BRIEF — Go through the following data and transcribe exactly the stretch of lines from the one holding "(448, 669) = (198, 197): purple" to the one holding "(540, 341) = (335, 379): none -> red robot", both included.

EXERCISE MATERIAL —
- - -
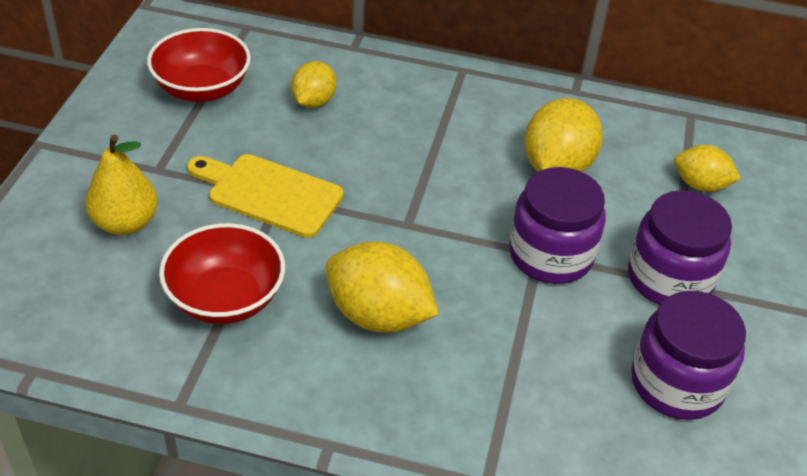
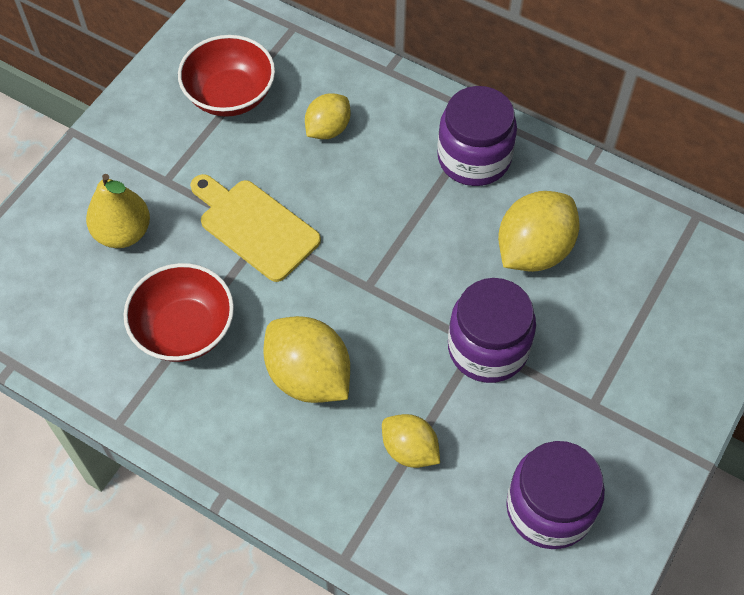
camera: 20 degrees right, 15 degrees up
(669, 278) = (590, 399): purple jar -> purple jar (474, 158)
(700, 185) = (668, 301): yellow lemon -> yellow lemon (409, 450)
- - -
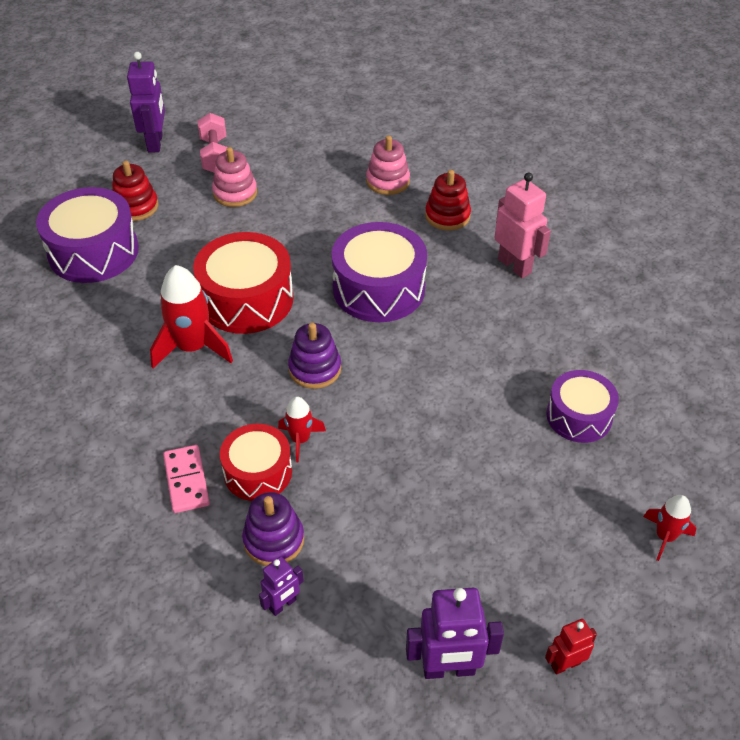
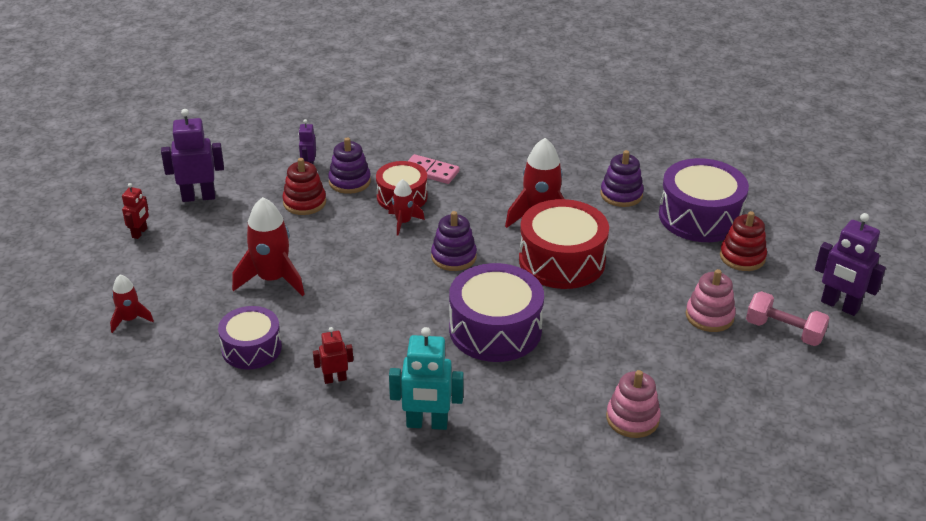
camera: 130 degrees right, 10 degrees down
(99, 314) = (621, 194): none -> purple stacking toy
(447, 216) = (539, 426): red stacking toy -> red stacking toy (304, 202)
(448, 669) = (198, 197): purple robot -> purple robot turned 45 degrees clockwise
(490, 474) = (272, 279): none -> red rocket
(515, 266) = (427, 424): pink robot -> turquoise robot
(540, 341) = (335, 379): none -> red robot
- - -
SOLUTION —
(448, 669) = (198, 197): purple robot -> purple robot turned 45 degrees clockwise
(490, 474) = (272, 279): none -> red rocket
(515, 266) = (427, 424): pink robot -> turquoise robot
(540, 341) = (335, 379): none -> red robot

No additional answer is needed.